** Opening Records block **

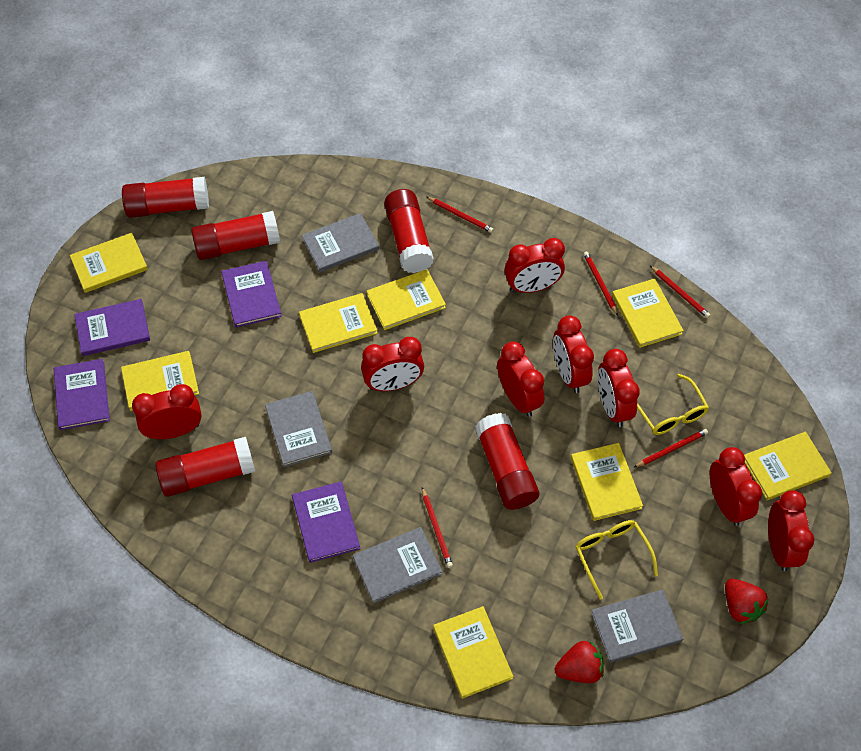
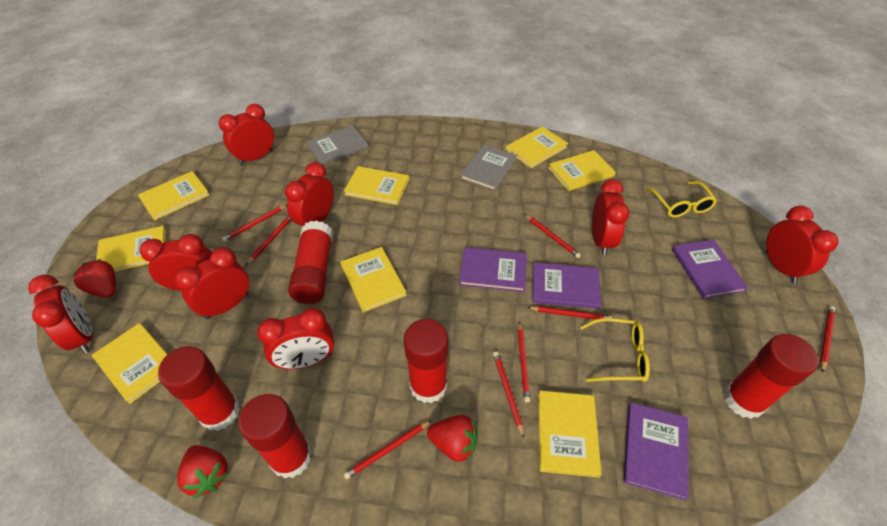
grey book: 4 -> 2
red pencil: 5 -> 8
red strawberry: 2 -> 3

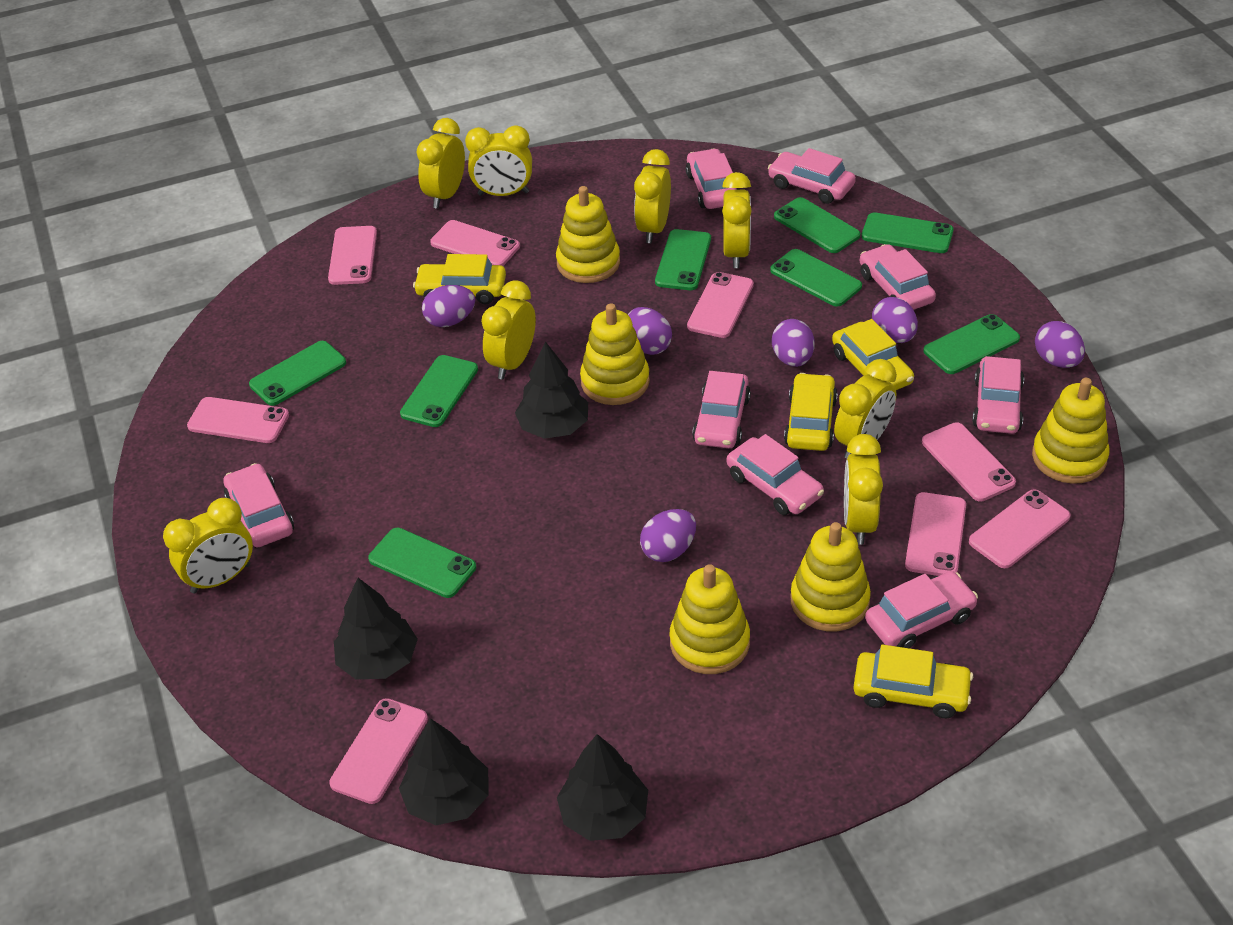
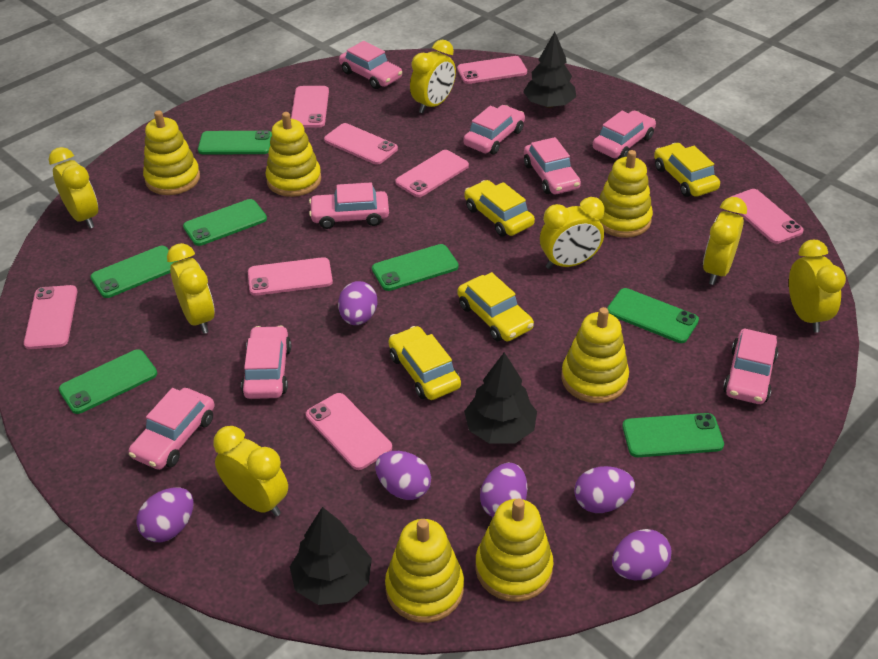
black tree: 4 -> 3
green phone: 8 -> 7
yellow clock: 8 -> 7
yellow stacking toy: 5 -> 6

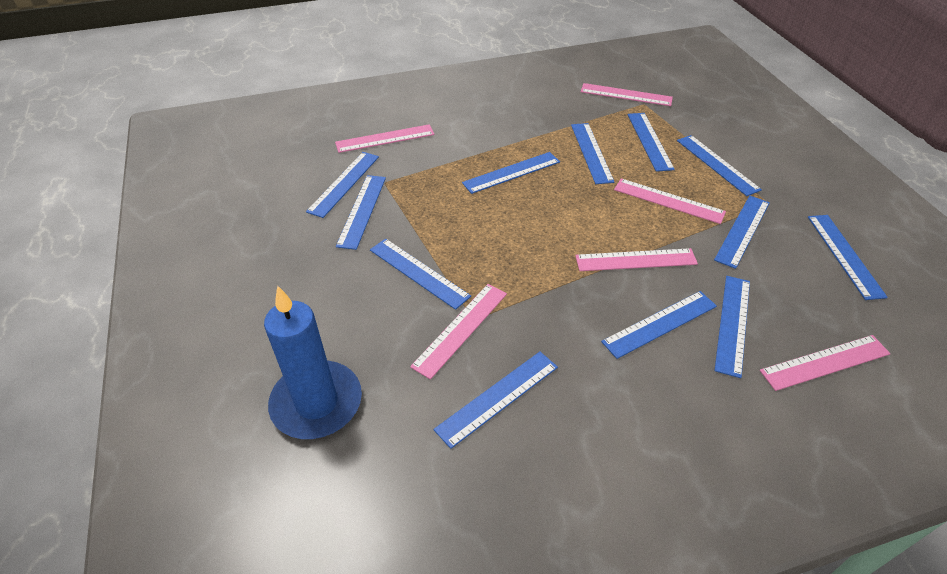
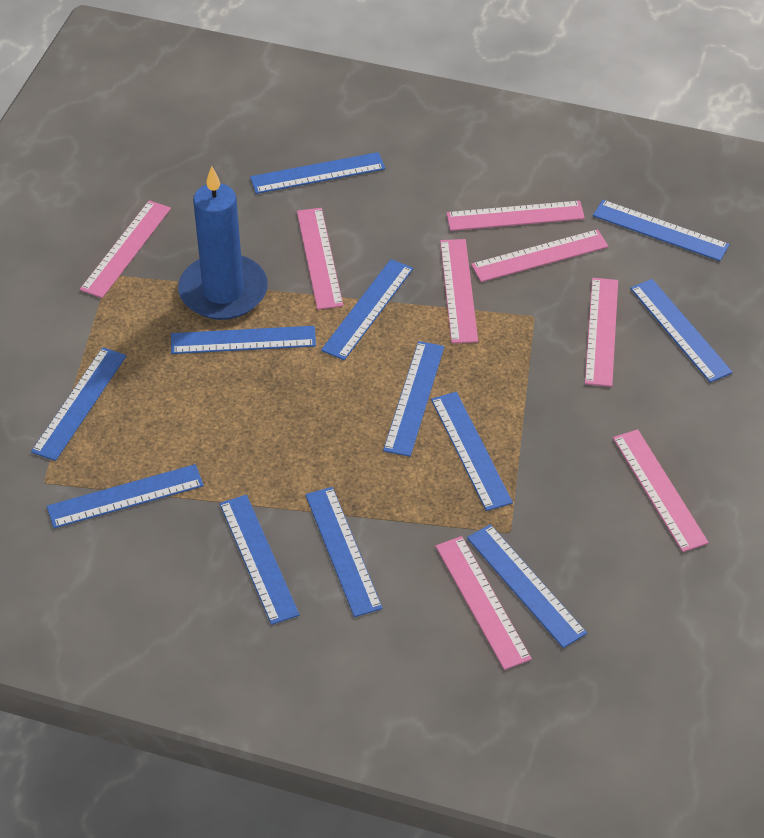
pink ruler: 6 -> 8

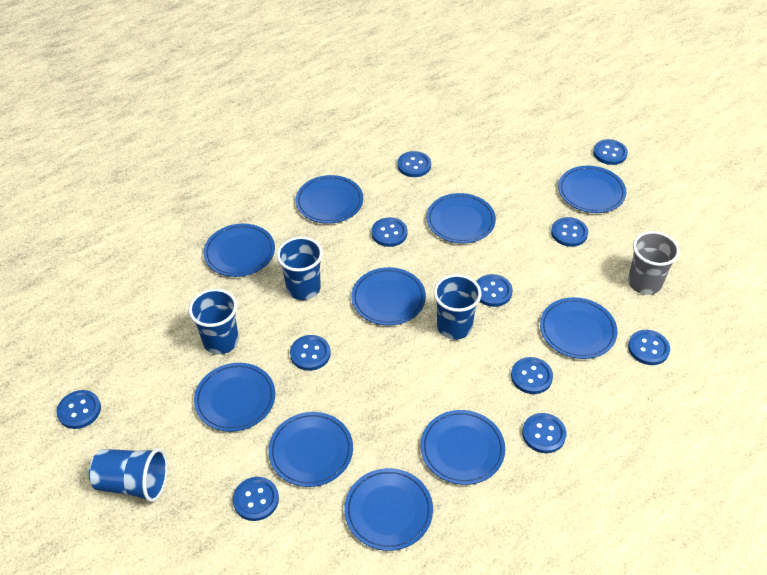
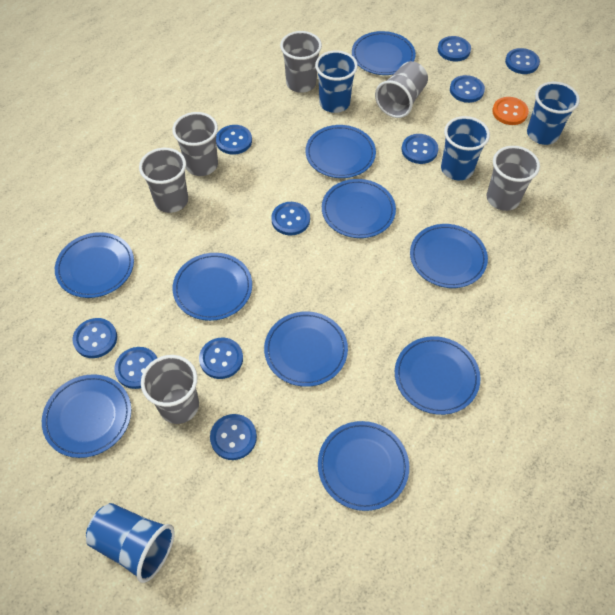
blue button: 11 -> 10
grey cup: 1 -> 6
orange button: 0 -> 1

** Closing Records block **

→ **Problem statement**:
Could every entry above be printed again exactly, images excluded?

→ **Task solution**:
grey book: 4 -> 2
red pencil: 5 -> 8
red strawberry: 2 -> 3

black tree: 4 -> 3
green phone: 8 -> 7
yellow clock: 8 -> 7
yellow stacking toy: 5 -> 6

pink ruler: 6 -> 8

blue button: 11 -> 10
grey cup: 1 -> 6
orange button: 0 -> 1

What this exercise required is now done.